Request: Using the data below, print exactly the line with "camera: 130 degrees right, 15 degrees down", the line with "camera: 45 degrees right, 0 degrees up", and every line between them, but none of the pictures.

Records for processing below:

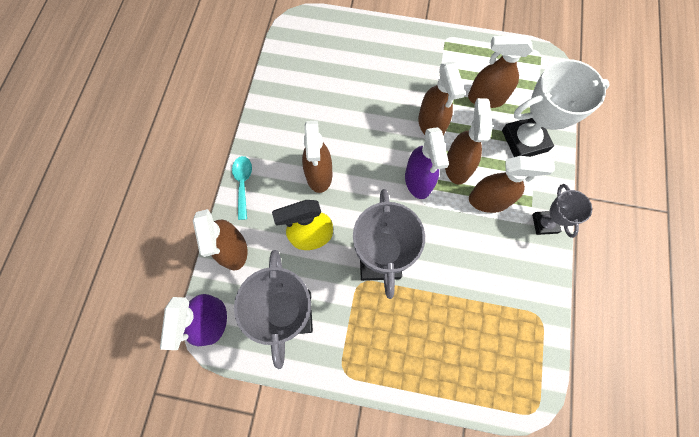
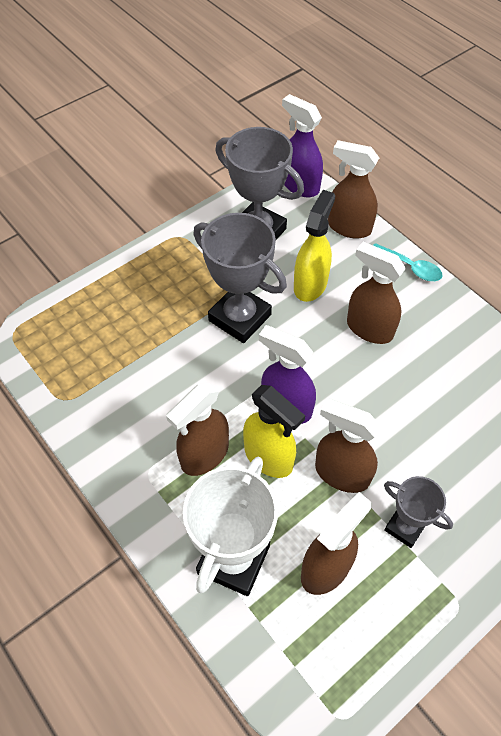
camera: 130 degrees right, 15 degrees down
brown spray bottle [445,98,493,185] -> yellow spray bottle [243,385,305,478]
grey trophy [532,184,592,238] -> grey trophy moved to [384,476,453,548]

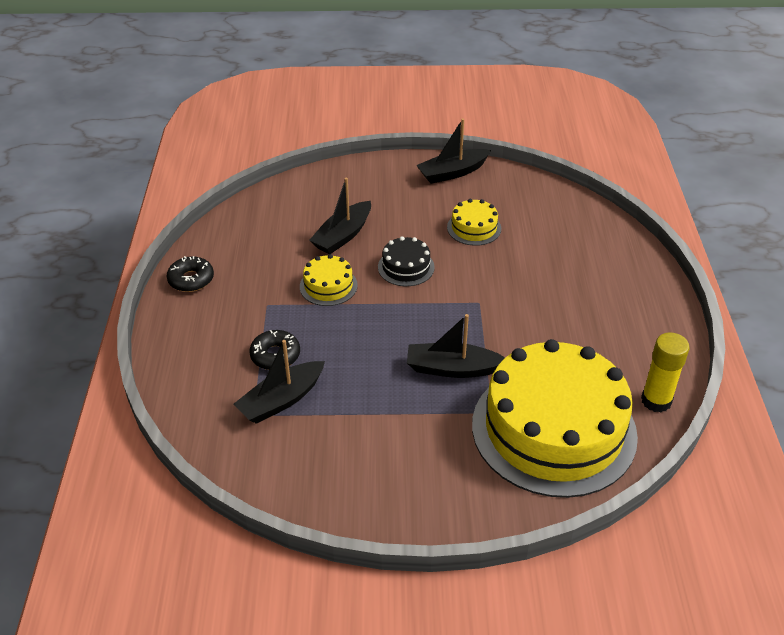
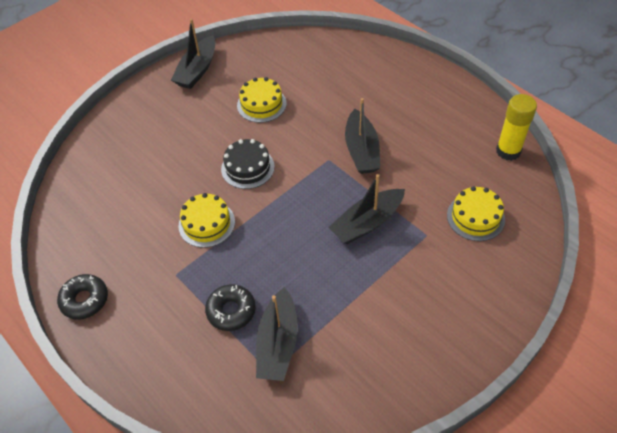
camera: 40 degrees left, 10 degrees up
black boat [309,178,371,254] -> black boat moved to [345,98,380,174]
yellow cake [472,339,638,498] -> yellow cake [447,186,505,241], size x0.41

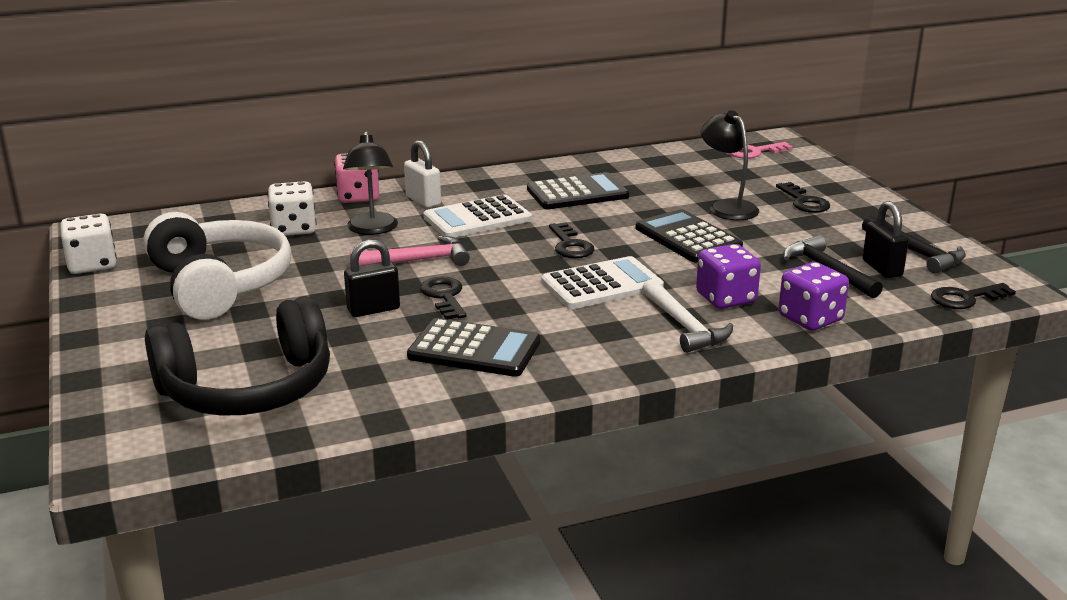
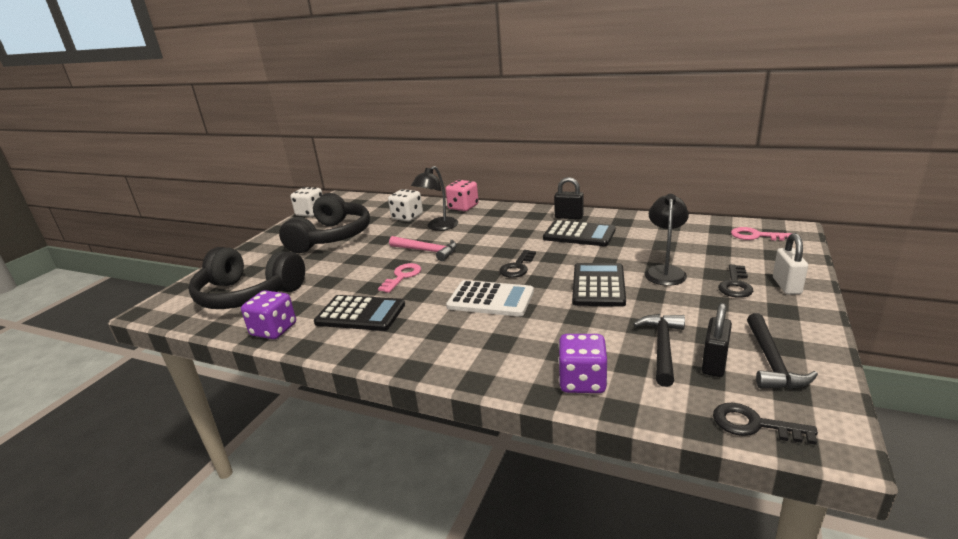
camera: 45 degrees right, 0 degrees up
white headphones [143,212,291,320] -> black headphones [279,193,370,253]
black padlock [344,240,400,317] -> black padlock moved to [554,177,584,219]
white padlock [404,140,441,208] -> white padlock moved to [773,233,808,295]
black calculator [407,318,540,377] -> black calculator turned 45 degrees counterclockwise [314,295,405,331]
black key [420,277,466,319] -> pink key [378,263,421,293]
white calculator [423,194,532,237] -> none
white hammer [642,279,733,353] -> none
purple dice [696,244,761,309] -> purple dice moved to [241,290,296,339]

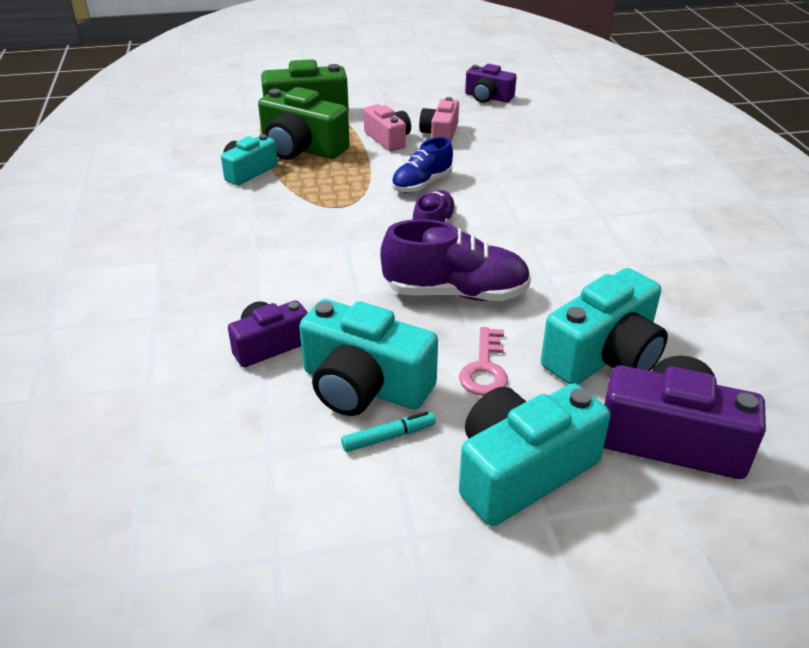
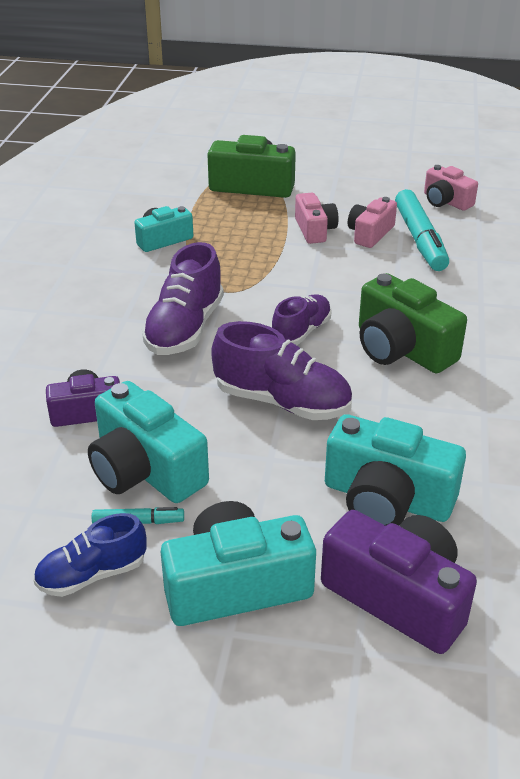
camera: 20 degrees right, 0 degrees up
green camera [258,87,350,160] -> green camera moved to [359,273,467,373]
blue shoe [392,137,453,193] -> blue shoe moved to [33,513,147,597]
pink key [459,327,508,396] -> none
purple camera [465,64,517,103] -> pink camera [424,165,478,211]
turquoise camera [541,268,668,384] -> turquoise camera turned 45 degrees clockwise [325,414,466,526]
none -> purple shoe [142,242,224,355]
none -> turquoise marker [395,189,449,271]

End of Records for processing.
Records for processing below:

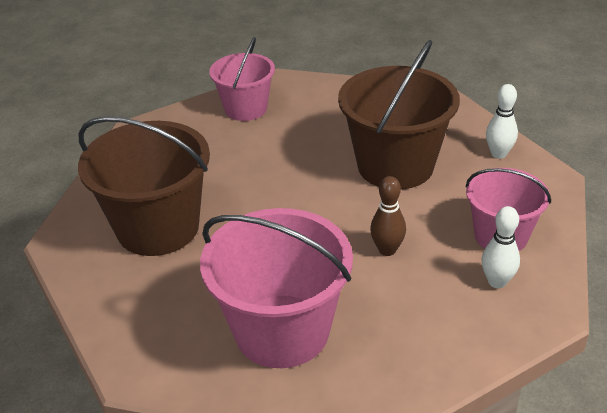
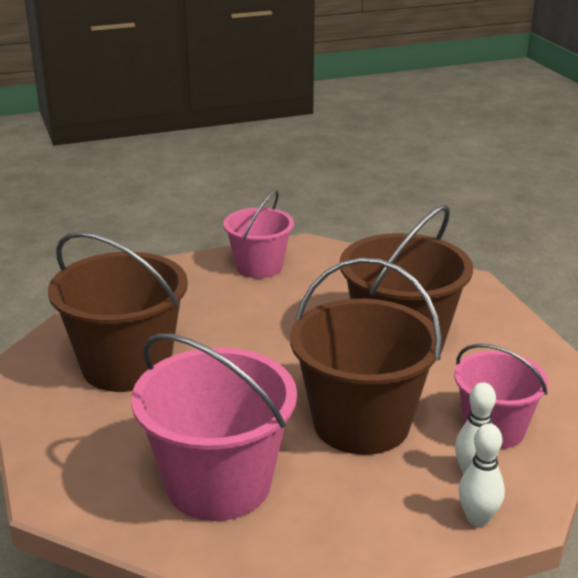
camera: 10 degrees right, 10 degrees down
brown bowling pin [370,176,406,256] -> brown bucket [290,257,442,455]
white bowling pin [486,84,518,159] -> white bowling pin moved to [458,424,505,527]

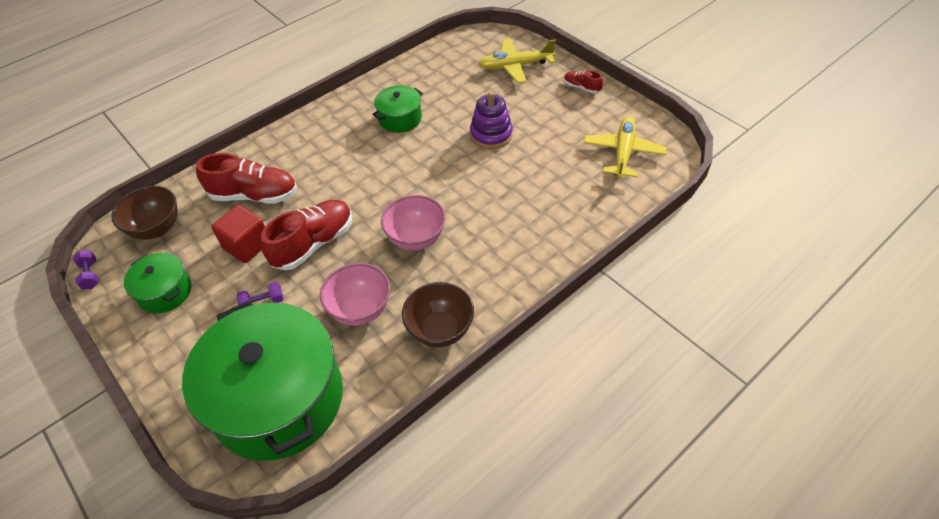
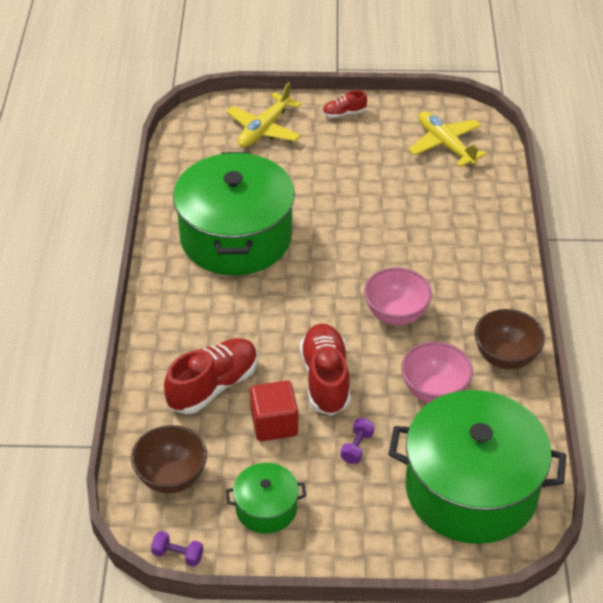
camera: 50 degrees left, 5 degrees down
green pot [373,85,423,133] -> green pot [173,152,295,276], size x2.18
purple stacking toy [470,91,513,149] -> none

End of Records for processing.

Answer section:
camera: 130 degrees right, 15 degrees down
brown spray bottle [445,98,493,185] -> yellow spray bottle [243,385,305,478]
grey trophy [532,184,592,238] -> grey trophy moved to [384,476,453,548]

camera: 40 degrees left, 10 degrees up
black boat [309,178,371,254] -> black boat moved to [345,98,380,174]
yellow cake [472,339,638,498] -> yellow cake [447,186,505,241], size x0.41

camera: 45 degrees right, 0 degrees up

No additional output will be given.